=== SOURCE DATA ===
# # #
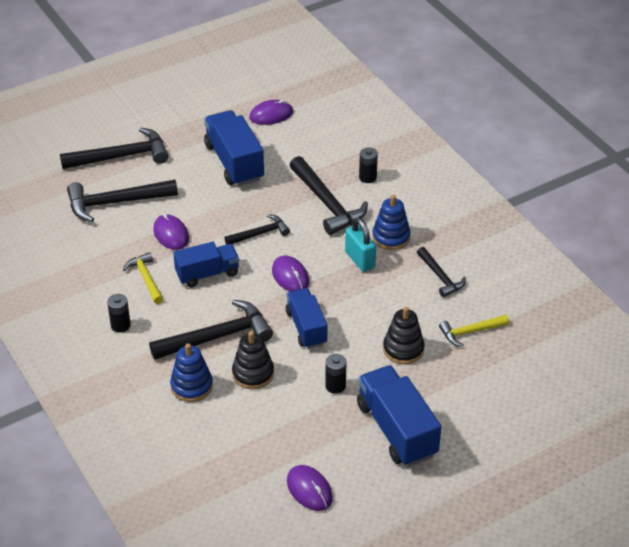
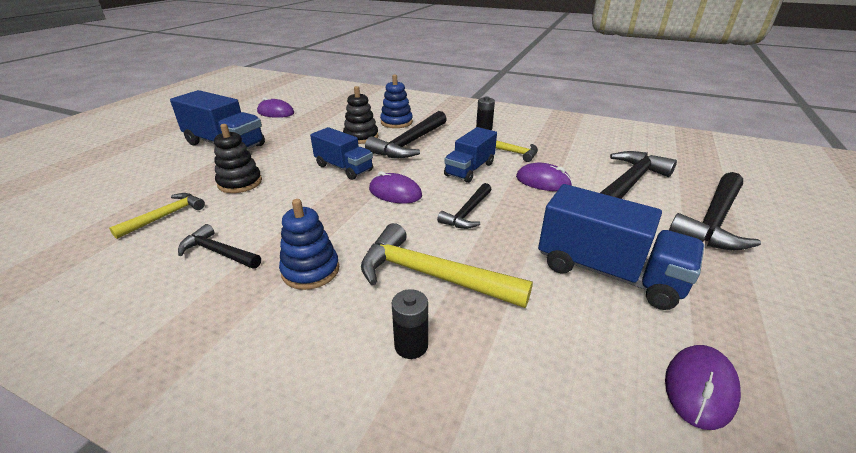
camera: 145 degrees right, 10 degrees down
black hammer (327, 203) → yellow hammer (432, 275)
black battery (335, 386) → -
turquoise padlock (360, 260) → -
# # #
=== WORK TASK ===
Please output, exactly, the lines of the listing from the one containing "black hammer (327, 203)" through the last, inclusive, and no other lines.

=== ANSWER SECTION ===
black hammer (327, 203) → yellow hammer (432, 275)
black battery (335, 386) → -
turquoise padlock (360, 260) → -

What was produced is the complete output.